Task inputs —
>>>

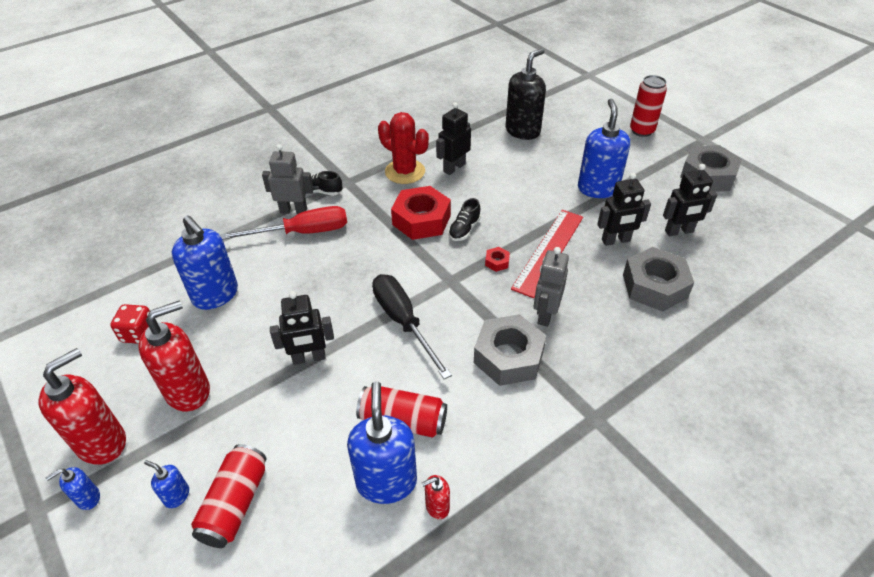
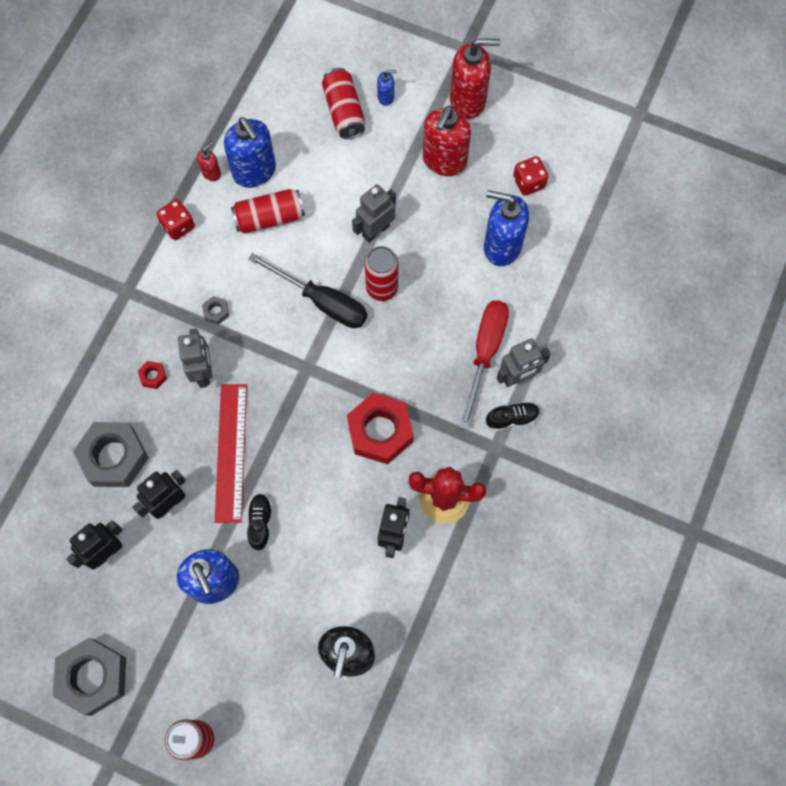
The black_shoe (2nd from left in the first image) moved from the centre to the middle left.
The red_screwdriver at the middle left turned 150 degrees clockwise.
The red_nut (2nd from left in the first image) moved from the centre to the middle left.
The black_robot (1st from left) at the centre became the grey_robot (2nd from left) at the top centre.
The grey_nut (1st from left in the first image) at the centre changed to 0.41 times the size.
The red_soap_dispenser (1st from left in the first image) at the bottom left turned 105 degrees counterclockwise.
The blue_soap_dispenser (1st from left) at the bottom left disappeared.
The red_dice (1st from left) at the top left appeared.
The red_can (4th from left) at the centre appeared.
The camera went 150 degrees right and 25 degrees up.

<<<

Problem —
Print the lines of the material, exactly and only, from the line that contains "The black_robot (1st" down to and including the final line.

Answer for this exercise —
The black_robot (1st from left) at the centre became the grey_robot (2nd from left) at the top centre.
The grey_nut (1st from left in the first image) at the centre changed to 0.41 times the size.
The red_soap_dispenser (1st from left in the first image) at the bottom left turned 105 degrees counterclockwise.
The blue_soap_dispenser (1st from left) at the bottom left disappeared.
The red_dice (1st from left) at the top left appeared.
The red_can (4th from left) at the centre appeared.
The camera went 150 degrees right and 25 degrees up.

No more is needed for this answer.